(Stored items)
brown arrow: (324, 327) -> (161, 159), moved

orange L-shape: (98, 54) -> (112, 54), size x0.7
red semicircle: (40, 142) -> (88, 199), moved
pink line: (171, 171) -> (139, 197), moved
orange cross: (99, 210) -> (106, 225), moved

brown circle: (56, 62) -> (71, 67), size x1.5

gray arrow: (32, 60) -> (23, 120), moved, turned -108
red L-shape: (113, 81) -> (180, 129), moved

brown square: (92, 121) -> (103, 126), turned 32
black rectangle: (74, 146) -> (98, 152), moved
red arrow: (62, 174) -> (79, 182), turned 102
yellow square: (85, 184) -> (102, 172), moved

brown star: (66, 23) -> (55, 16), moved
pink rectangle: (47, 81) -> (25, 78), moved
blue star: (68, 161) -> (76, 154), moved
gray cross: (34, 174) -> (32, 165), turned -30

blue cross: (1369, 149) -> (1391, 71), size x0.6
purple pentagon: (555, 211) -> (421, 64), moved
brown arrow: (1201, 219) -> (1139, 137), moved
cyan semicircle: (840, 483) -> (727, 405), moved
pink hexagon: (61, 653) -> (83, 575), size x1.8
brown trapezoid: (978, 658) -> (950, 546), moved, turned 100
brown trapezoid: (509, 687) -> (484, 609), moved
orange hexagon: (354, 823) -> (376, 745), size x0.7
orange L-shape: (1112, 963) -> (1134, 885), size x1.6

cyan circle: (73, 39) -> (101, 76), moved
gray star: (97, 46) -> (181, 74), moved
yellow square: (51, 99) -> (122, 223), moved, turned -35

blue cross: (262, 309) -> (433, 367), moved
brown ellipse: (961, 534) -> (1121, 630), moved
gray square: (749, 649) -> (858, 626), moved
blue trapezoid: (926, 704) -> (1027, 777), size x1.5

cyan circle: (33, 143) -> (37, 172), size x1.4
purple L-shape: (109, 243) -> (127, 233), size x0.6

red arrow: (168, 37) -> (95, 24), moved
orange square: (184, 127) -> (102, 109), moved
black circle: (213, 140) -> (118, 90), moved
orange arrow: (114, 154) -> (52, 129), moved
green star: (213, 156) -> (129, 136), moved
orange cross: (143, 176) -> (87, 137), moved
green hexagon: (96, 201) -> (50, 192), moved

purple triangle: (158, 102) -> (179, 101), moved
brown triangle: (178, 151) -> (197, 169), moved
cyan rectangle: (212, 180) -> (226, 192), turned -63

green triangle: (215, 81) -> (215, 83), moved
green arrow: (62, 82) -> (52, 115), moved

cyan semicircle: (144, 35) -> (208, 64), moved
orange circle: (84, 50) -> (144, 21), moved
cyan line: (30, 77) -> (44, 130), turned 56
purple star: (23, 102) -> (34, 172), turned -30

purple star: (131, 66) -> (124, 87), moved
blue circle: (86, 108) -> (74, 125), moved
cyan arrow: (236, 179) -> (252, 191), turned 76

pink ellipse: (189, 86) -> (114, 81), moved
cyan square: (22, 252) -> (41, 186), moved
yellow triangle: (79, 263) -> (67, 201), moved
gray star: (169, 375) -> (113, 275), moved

_PROBLEM TO WORK ON_
Copy the data. Make sure every line matches exactly.

_WORKED SOLUTION_
brown arrow: (324, 327) -> (161, 159), moved

orange L-shape: (98, 54) -> (112, 54), size x0.7
red semicircle: (40, 142) -> (88, 199), moved
pink line: (171, 171) -> (139, 197), moved
orange cross: (99, 210) -> (106, 225), moved

brown circle: (56, 62) -> (71, 67), size x1.5

gray arrow: (32, 60) -> (23, 120), moved, turned -108
red L-shape: (113, 81) -> (180, 129), moved

brown square: (92, 121) -> (103, 126), turned 32
black rectangle: (74, 146) -> (98, 152), moved
red arrow: (62, 174) -> (79, 182), turned 102
yellow square: (85, 184) -> (102, 172), moved

brown star: (66, 23) -> (55, 16), moved
pink rectangle: (47, 81) -> (25, 78), moved
blue star: (68, 161) -> (76, 154), moved
gray cross: (34, 174) -> (32, 165), turned -30

blue cross: (1369, 149) -> (1391, 71), size x0.6
purple pentagon: (555, 211) -> (421, 64), moved
brown arrow: (1201, 219) -> (1139, 137), moved
cyan semicircle: (840, 483) -> (727, 405), moved
pink hexagon: (61, 653) -> (83, 575), size x1.8
brown trapezoid: (978, 658) -> (950, 546), moved, turned 100
brown trapezoid: (509, 687) -> (484, 609), moved
orange hexagon: (354, 823) -> (376, 745), size x0.7
orange L-shape: (1112, 963) -> (1134, 885), size x1.6

cyan circle: (73, 39) -> (101, 76), moved
gray star: (97, 46) -> (181, 74), moved
yellow square: (51, 99) -> (122, 223), moved, turned -35

blue cross: (262, 309) -> (433, 367), moved
brown ellipse: (961, 534) -> (1121, 630), moved
gray square: (749, 649) -> (858, 626), moved
blue trapezoid: (926, 704) -> (1027, 777), size x1.5

cyan circle: (33, 143) -> (37, 172), size x1.4
purple L-shape: (109, 243) -> (127, 233), size x0.6

red arrow: (168, 37) -> (95, 24), moved
orange square: (184, 127) -> (102, 109), moved
black circle: (213, 140) -> (118, 90), moved
orange arrow: (114, 154) -> (52, 129), moved
green star: (213, 156) -> (129, 136), moved
orange cross: (143, 176) -> (87, 137), moved
green hexagon: (96, 201) -> (50, 192), moved

purple triangle: (158, 102) -> (179, 101), moved
brown triangle: (178, 151) -> (197, 169), moved
cyan rectangle: (212, 180) -> (226, 192), turned -63

green triangle: (215, 81) -> (215, 83), moved
green arrow: (62, 82) -> (52, 115), moved

cyan semicircle: (144, 35) -> (208, 64), moved
orange circle: (84, 50) -> (144, 21), moved
cyan line: (30, 77) -> (44, 130), turned 56
purple star: (23, 102) -> (34, 172), turned -30

purple star: (131, 66) -> (124, 87), moved
blue circle: (86, 108) -> (74, 125), moved
cyan arrow: (236, 179) -> (252, 191), turned 76

pink ellipse: (189, 86) -> (114, 81), moved
cyan square: (22, 252) -> (41, 186), moved
yellow triangle: (79, 263) -> (67, 201), moved
gray star: (169, 375) -> (113, 275), moved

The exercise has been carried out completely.